» **Task to carry out**
Read the records below and report each line in which "pink" occurs.

» **Data to use**
::::
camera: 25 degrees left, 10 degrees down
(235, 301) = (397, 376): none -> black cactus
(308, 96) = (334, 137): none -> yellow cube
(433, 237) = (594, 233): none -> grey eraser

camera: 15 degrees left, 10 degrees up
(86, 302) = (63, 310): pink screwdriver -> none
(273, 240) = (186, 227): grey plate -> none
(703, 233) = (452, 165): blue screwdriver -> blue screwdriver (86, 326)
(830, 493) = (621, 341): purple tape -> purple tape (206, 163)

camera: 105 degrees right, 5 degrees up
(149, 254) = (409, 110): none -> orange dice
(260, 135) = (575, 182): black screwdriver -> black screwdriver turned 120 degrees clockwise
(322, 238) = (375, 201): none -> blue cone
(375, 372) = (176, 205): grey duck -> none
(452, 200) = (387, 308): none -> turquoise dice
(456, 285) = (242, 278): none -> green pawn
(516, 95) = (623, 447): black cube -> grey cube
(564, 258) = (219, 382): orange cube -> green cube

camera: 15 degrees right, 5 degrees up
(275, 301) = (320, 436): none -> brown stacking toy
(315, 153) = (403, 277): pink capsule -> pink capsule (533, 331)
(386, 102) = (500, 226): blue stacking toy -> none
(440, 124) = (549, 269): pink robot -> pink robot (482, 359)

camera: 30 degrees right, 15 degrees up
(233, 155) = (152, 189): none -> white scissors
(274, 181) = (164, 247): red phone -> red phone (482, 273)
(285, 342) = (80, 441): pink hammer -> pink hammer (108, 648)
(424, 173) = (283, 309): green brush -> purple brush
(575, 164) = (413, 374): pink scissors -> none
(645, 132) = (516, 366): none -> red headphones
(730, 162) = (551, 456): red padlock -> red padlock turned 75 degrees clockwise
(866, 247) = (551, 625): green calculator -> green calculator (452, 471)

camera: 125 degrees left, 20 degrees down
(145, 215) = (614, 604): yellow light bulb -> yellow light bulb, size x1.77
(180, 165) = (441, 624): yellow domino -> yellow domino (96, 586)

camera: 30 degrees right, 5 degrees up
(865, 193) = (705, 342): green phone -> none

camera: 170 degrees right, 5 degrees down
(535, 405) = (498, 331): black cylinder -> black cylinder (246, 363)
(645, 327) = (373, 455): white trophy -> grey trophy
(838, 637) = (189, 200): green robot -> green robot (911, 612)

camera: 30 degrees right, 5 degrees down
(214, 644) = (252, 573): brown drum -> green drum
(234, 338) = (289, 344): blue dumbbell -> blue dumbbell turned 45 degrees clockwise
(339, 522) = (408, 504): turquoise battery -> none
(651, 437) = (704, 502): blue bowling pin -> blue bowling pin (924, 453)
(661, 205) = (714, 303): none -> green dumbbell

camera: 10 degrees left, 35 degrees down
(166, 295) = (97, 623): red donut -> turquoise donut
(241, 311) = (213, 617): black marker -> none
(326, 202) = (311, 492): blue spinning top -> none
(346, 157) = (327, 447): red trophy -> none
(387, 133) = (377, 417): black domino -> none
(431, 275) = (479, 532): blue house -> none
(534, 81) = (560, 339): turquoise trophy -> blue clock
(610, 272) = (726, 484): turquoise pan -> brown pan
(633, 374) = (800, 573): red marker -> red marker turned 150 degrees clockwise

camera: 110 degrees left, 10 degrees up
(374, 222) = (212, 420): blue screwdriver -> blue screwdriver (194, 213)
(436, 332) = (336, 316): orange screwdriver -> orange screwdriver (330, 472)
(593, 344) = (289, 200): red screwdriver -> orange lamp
::::
» **Answer section**
(86, 302) = (63, 310): pink screwdriver -> none
(315, 153) = (403, 277): pink capsule -> pink capsule (533, 331)
(440, 124) = (549, 269): pink robot -> pink robot (482, 359)
(285, 342) = (80, 441): pink hammer -> pink hammer (108, 648)
(575, 164) = (413, 374): pink scissors -> none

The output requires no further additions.